• [Your task]:
All of the data below should be printed again exactly, pictures excluded.

Spatial object tracking data:
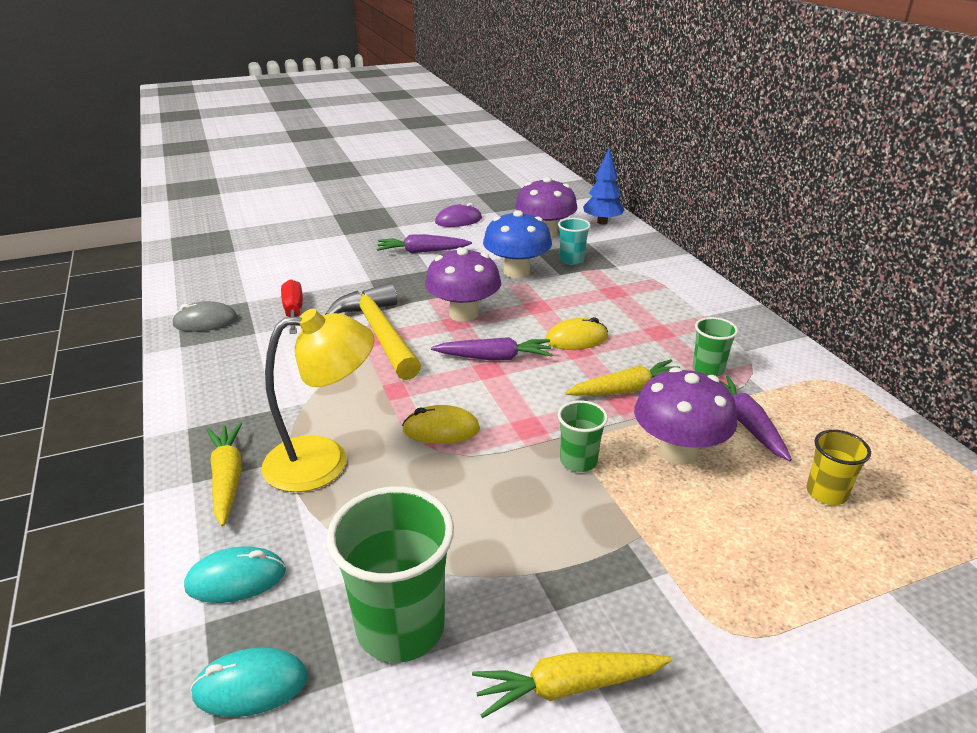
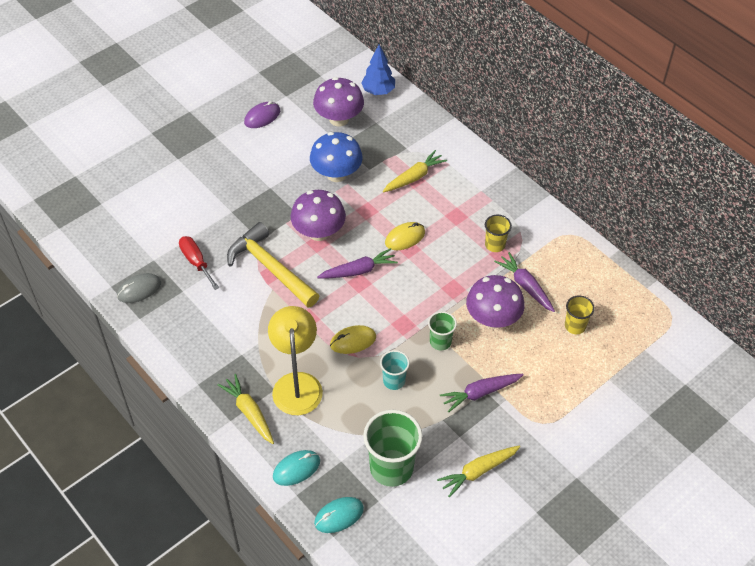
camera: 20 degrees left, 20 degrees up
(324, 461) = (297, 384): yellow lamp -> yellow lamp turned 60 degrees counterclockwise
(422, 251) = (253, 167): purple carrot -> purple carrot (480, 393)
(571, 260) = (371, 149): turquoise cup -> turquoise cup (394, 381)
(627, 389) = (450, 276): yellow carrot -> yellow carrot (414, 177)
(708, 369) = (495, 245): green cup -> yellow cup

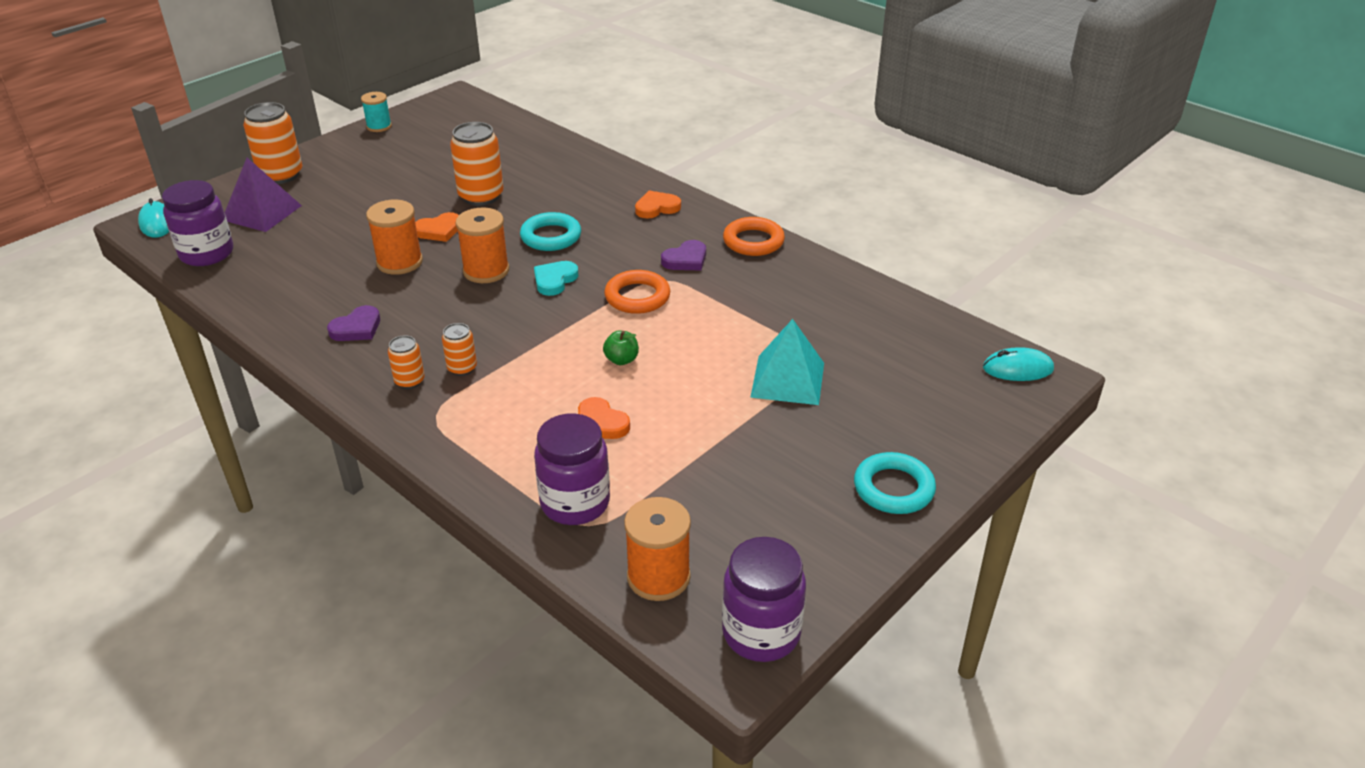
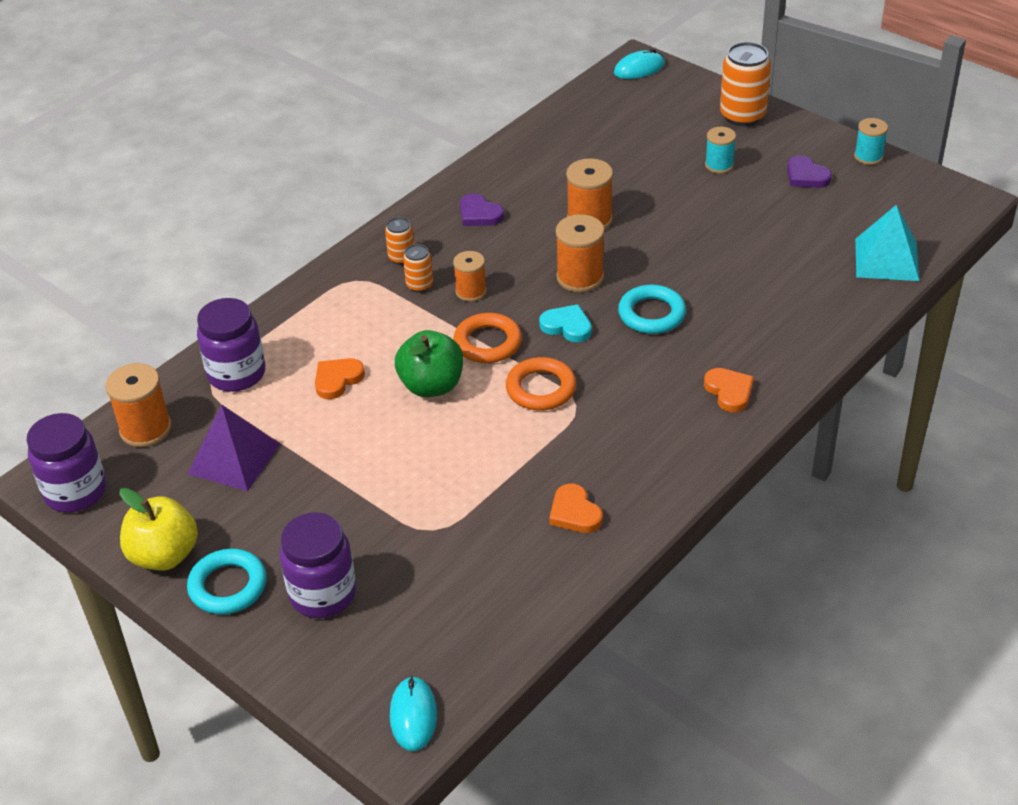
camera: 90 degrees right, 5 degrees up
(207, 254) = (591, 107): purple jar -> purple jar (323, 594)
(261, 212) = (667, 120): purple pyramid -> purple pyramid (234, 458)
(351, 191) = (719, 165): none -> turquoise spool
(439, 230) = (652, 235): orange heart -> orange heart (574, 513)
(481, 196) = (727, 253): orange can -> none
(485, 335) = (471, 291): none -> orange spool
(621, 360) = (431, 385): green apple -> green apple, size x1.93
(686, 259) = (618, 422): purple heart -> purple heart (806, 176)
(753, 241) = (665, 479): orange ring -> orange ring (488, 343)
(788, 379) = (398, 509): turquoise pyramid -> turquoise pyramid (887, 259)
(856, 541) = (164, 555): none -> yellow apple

• [Response area]:
camera: 20 degrees left, 20 degrees up
(324, 461) = (297, 384): yellow lamp -> yellow lamp turned 60 degrees counterclockwise
(422, 251) = (253, 167): purple carrot -> purple carrot (480, 393)
(571, 260) = (371, 149): turquoise cup -> turquoise cup (394, 381)
(627, 389) = (450, 276): yellow carrot -> yellow carrot (414, 177)
(708, 369) = (495, 245): green cup -> yellow cup

camera: 90 degrees right, 5 degrees up
(207, 254) = (591, 107): purple jar -> purple jar (323, 594)
(261, 212) = (667, 120): purple pyramid -> purple pyramid (234, 458)
(351, 191) = (719, 165): none -> turquoise spool
(439, 230) = (652, 235): orange heart -> orange heart (574, 513)
(481, 196) = (727, 253): orange can -> none
(485, 335) = (471, 291): none -> orange spool
(621, 360) = (431, 385): green apple -> green apple, size x1.93
(686, 259) = (618, 422): purple heart -> purple heart (806, 176)
(753, 241) = (665, 479): orange ring -> orange ring (488, 343)
(788, 379) = (398, 509): turquoise pyramid -> turquoise pyramid (887, 259)
(856, 541) = (164, 555): none -> yellow apple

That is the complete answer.